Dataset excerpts
-=-=-
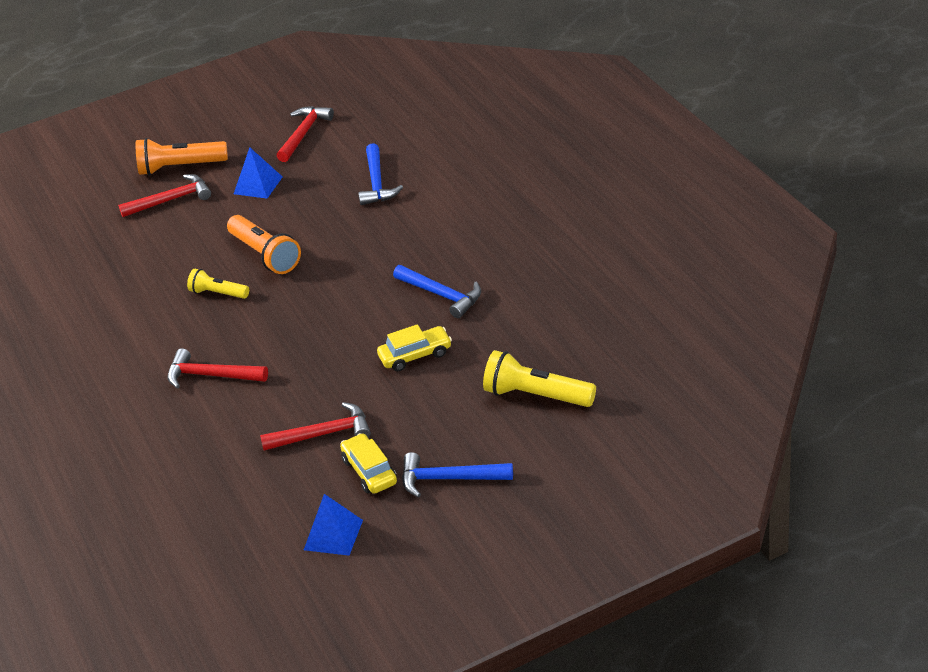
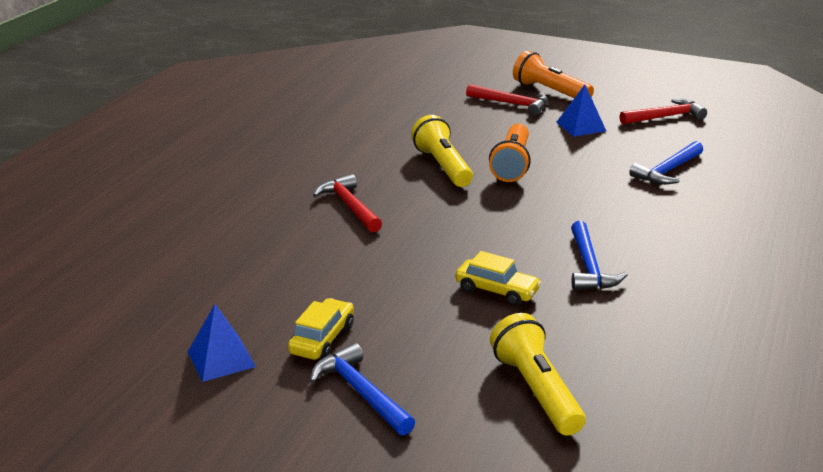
camera: 45 degrees right, 10 degrees down
yellow flashlight [187,269,249,299] -> yellow flashlight [411,115,473,187], size x1.63
red hammer [260,402,371,451] -> none

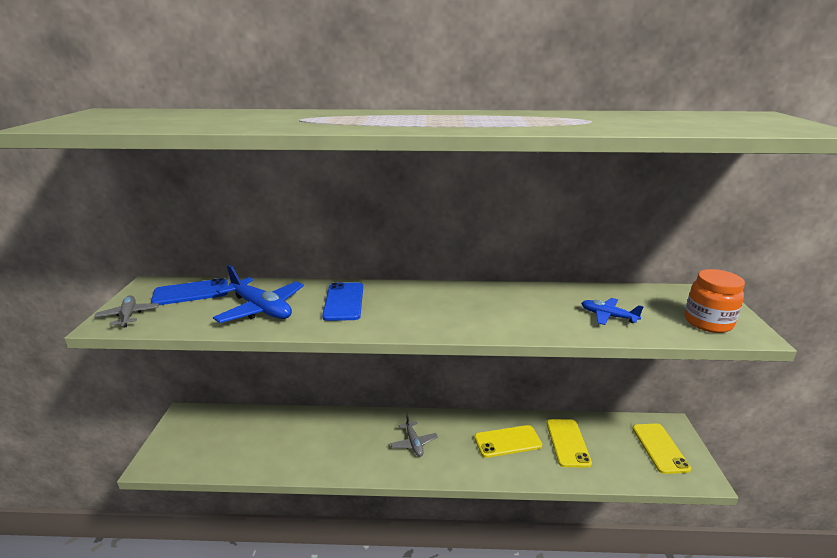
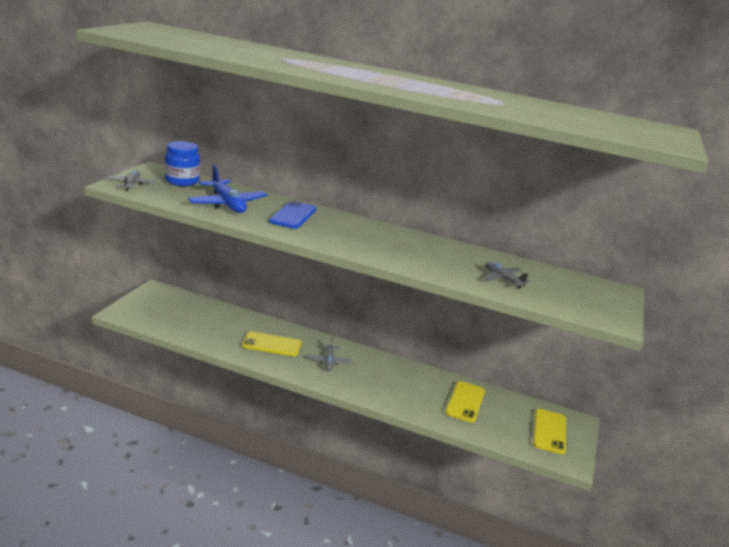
camera: 15 degrees right, 0 degrees up
blue phone [151,278,228,305] -> blue jar [165,141,200,186]
yellow phone [474,425,542,458] -> yellow phone moved to [242,332,301,356]
blue plane [581,298,644,325] -> grey plane [484,262,530,288]
orange jar [684,269,745,333] -> none

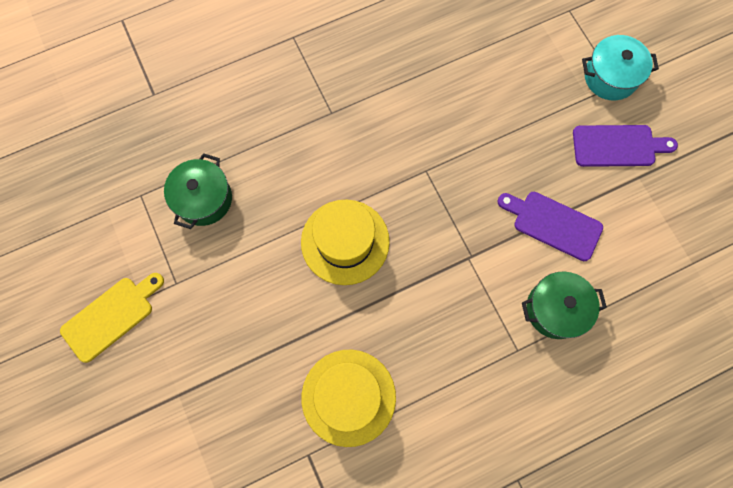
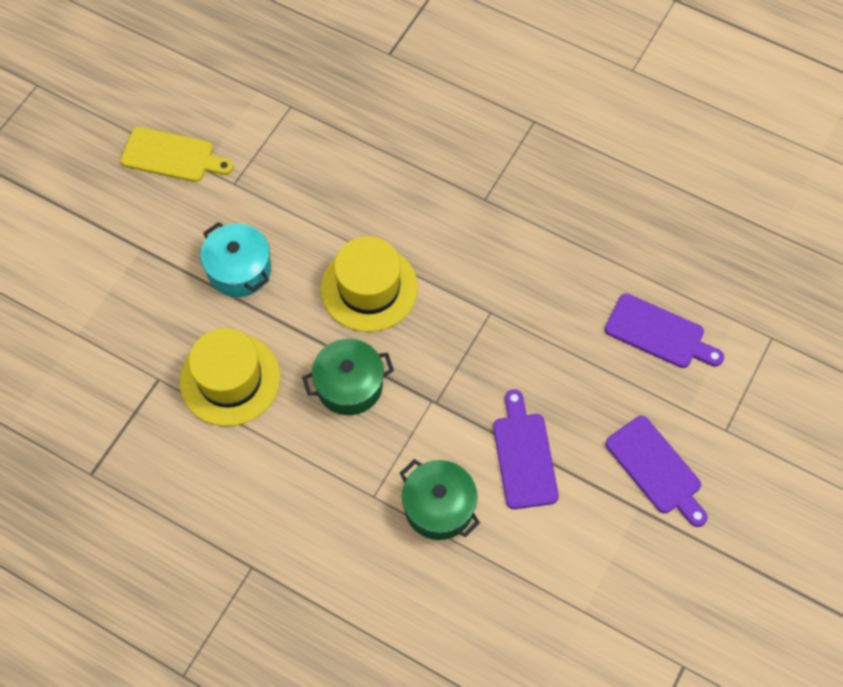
camera: 55 degrees right, 10 degrees down
green pot [164,153,232,229] -> green pot moved to [302,339,394,415]
turquoise pot [582,35,659,100] -> turquoise pot moved to [200,222,271,297]
none -> purple cutting board [605,293,724,368]

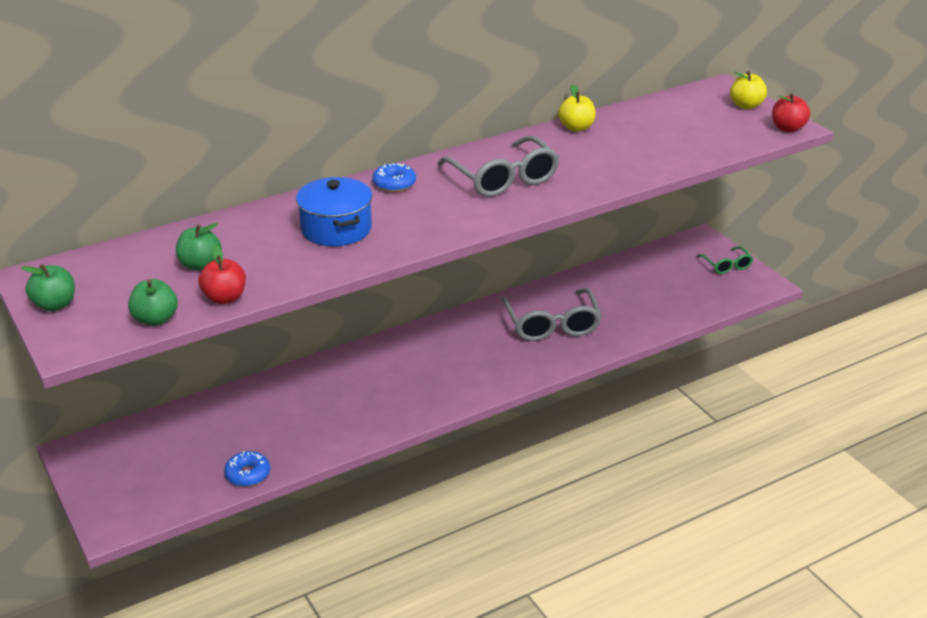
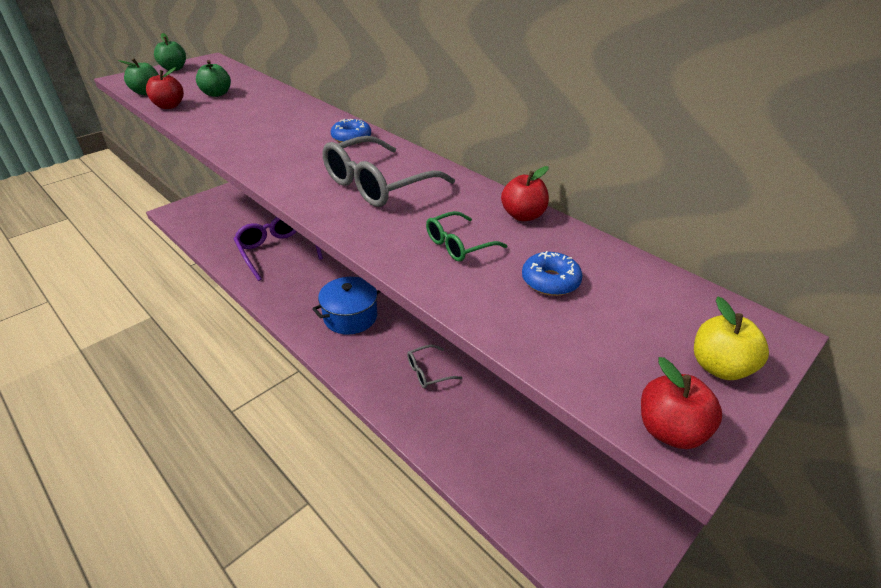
camera: 75 degrees right, 5 degrees up
blue donut [224,451,270,487] -> blue donut moved to [522,251,583,296]
blue pot [296,177,372,246] -> blue pot moved to [312,277,380,335]
grey glasses [502,288,602,341] -> grey glasses [407,345,462,388], size x0.54
yellow apple [558,84,596,132] -> red apple [501,166,549,221]
green glasses [697,246,753,274] -> green glasses moved to [426,211,508,262]
none -> purple glasses [234,217,323,281]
-=-=-
• Problem statement: Copy the data word for word and omit every picture.

• Result for this task:
camera: 45 degrees right, 10 degrees down
yellow flashlight [187,269,249,299] -> yellow flashlight [411,115,473,187], size x1.63
red hammer [260,402,371,451] -> none

camera: 15 degrees right, 0 degrees up
blue phone [151,278,228,305] -> blue jar [165,141,200,186]
yellow phone [474,425,542,458] -> yellow phone moved to [242,332,301,356]
blue plane [581,298,644,325] -> grey plane [484,262,530,288]
orange jar [684,269,745,333] -> none

camera: 55 degrees right, 10 degrees down
green pot [164,153,232,229] -> green pot moved to [302,339,394,415]
turquoise pot [582,35,659,100] -> turquoise pot moved to [200,222,271,297]
none -> purple cutting board [605,293,724,368]

camera: 75 degrees right, 5 degrees up
blue donut [224,451,270,487] -> blue donut moved to [522,251,583,296]
blue pot [296,177,372,246] -> blue pot moved to [312,277,380,335]
grey glasses [502,288,602,341] -> grey glasses [407,345,462,388], size x0.54
yellow apple [558,84,596,132] -> red apple [501,166,549,221]
green glasses [697,246,753,274] -> green glasses moved to [426,211,508,262]
none -> purple glasses [234,217,323,281]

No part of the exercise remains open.